* WHAT YOU SHOULD DO *
Set down every record below exactly as written, but leave out the pictures.

——————

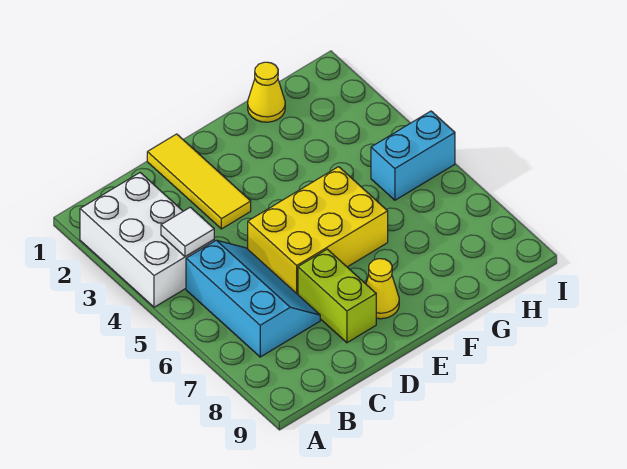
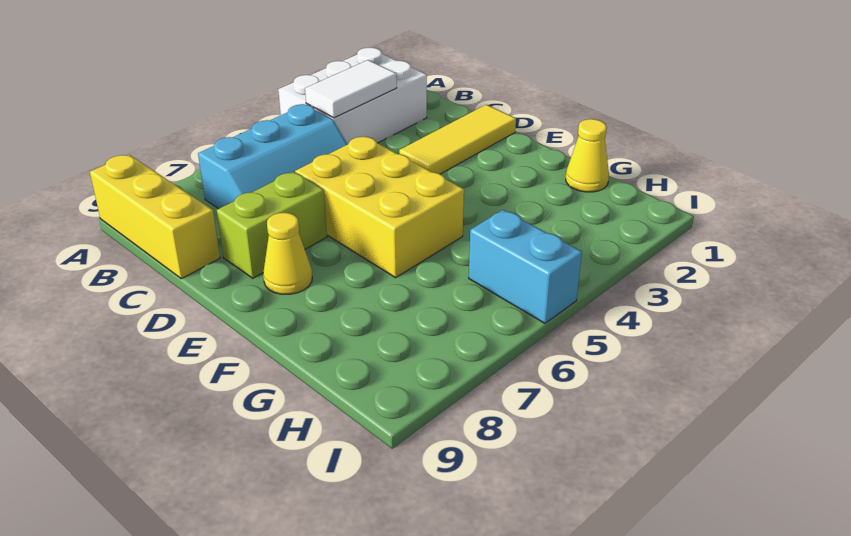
none -> yellow brick A9:C9 level 1
white tile B4 level 2 -> white tile B3:B4 level 2

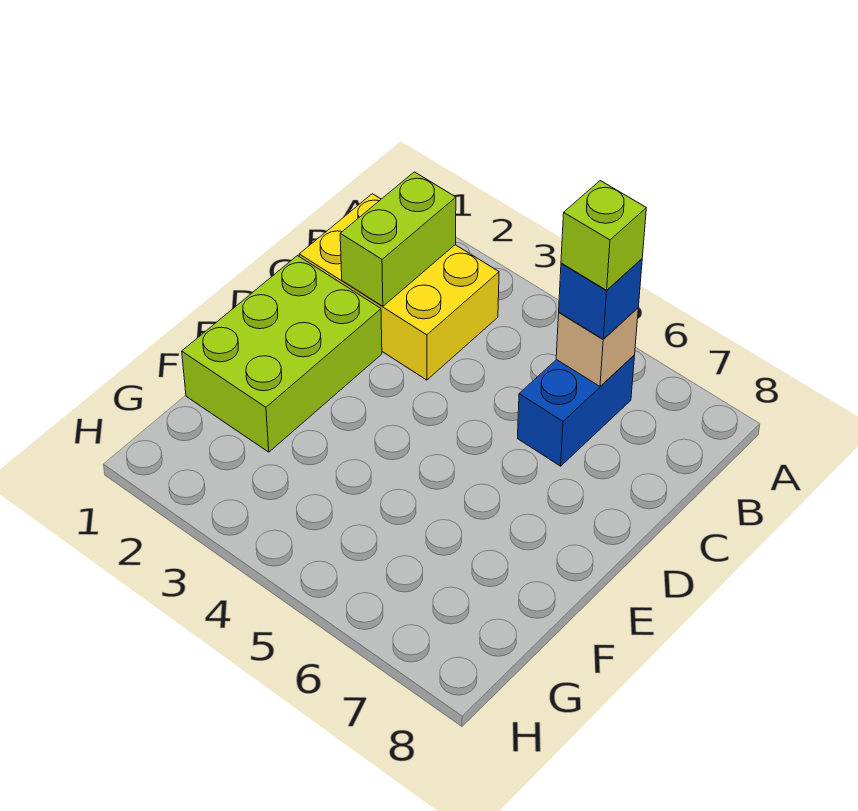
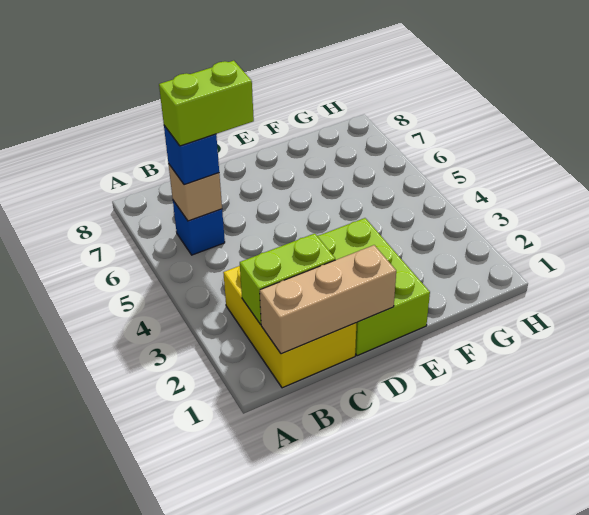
none -> tan brick B1:D1 level 2
blue brick B6:C6 level 1 -> blue brick B6 level 1
lime brick B6 level 4 -> lime brick B6:C6 level 4
lime brick D1:F2 level 1 -> lime brick D1:E3 level 1

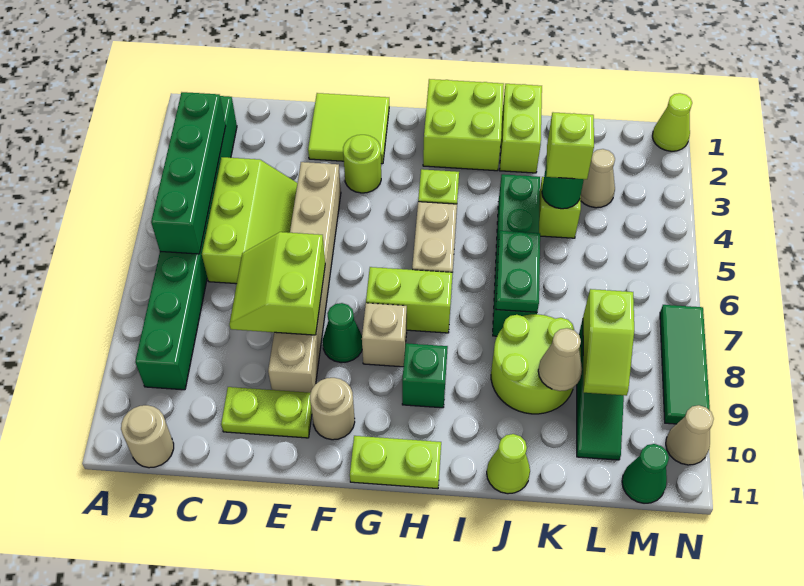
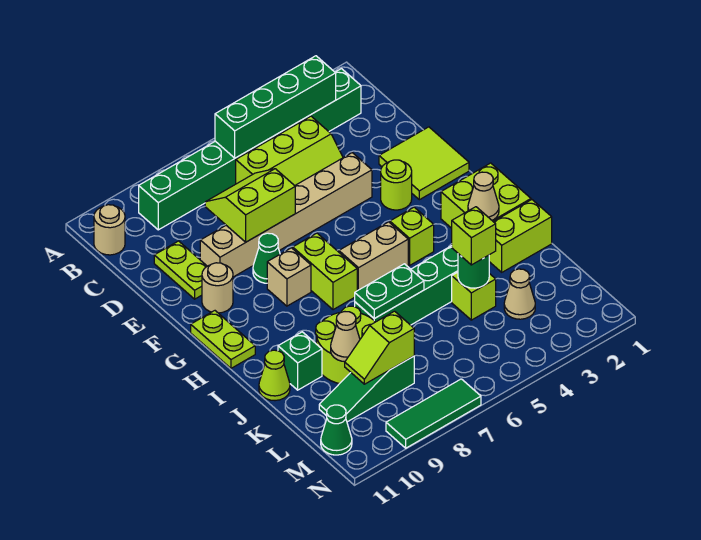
green brick H9 level 1 -> green brick J10 level 1
lime cone N1 level 1 -> none
tan cone N10 level 1 -> tan cone I2 level 2

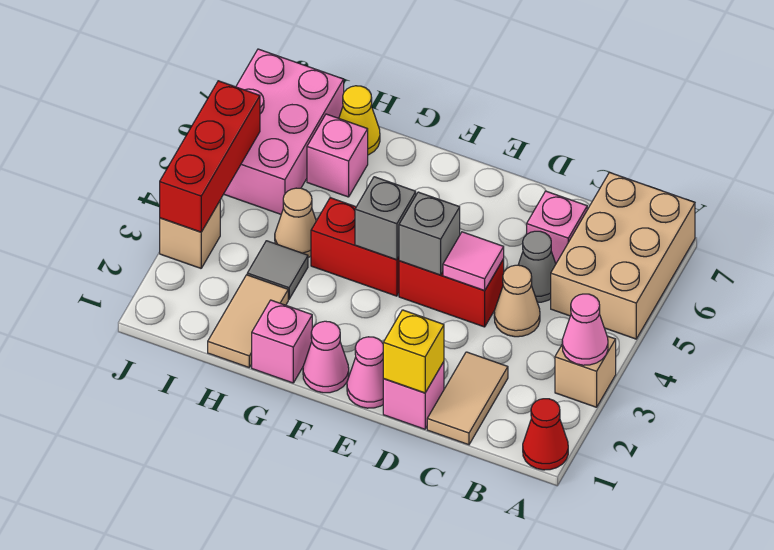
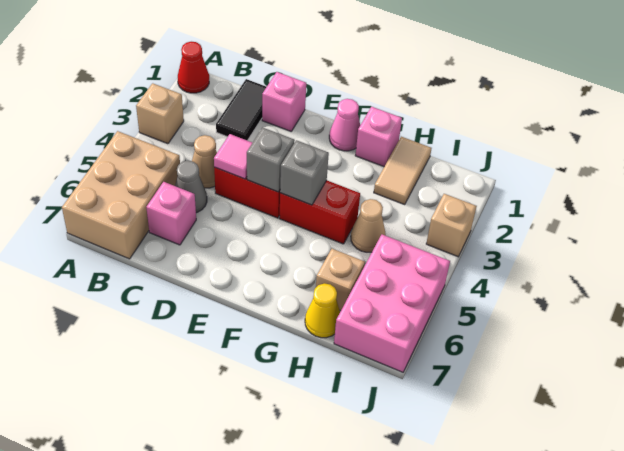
pink cone A3 level 2 -> none
tan tile C1:C2 level 1 -> black tile C1:C2 level 1
yellow brick D1 level 2 -> none
pink cone E1 level 1 -> none
grey tile H3 level 1 -> none
pink brick H6 level 1 -> tan brick H6 level 1
red brick J3:J5 level 2 -> none

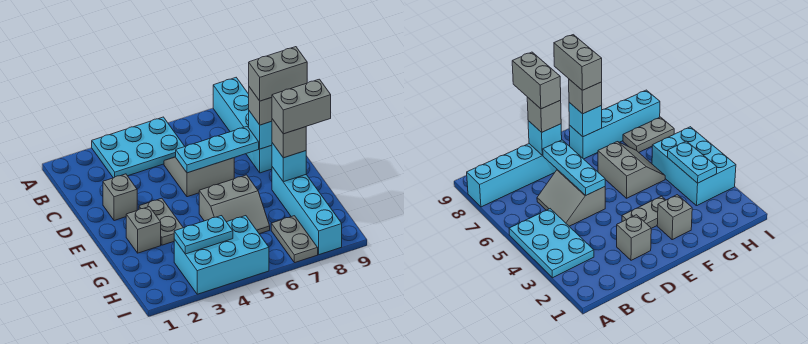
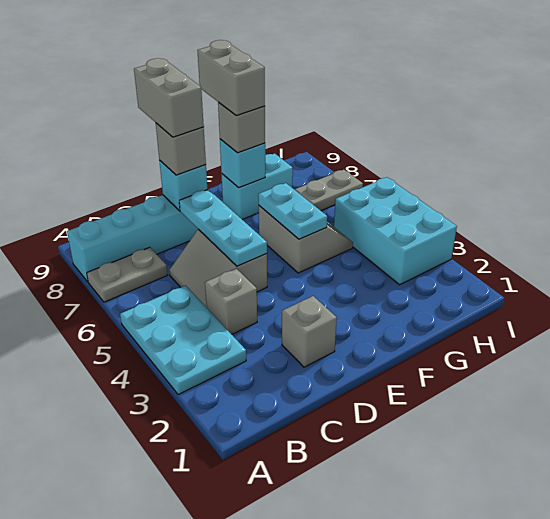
grey plate E3:F3 level 1 -> grey plate A7:B7 level 1
grey brick F2 level 1 -> grey brick C4 level 1
cyan brick F8:I8 level 1 -> cyan brick F8:G8 level 1
cyan plate H3:H4 level 2 -> cyan plate F5:F6 level 2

——————

* EXERCISE OUTPUT *
none -> yellow brick A9:C9 level 1
white tile B4 level 2 -> white tile B3:B4 level 2

none -> tan brick B1:D1 level 2
blue brick B6:C6 level 1 -> blue brick B6 level 1
lime brick B6 level 4 -> lime brick B6:C6 level 4
lime brick D1:F2 level 1 -> lime brick D1:E3 level 1

green brick H9 level 1 -> green brick J10 level 1
lime cone N1 level 1 -> none
tan cone N10 level 1 -> tan cone I2 level 2

pink cone A3 level 2 -> none
tan tile C1:C2 level 1 -> black tile C1:C2 level 1
yellow brick D1 level 2 -> none
pink cone E1 level 1 -> none
grey tile H3 level 1 -> none
pink brick H6 level 1 -> tan brick H6 level 1
red brick J3:J5 level 2 -> none

grey plate E3:F3 level 1 -> grey plate A7:B7 level 1
grey brick F2 level 1 -> grey brick C4 level 1
cyan brick F8:I8 level 1 -> cyan brick F8:G8 level 1
cyan plate H3:H4 level 2 -> cyan plate F5:F6 level 2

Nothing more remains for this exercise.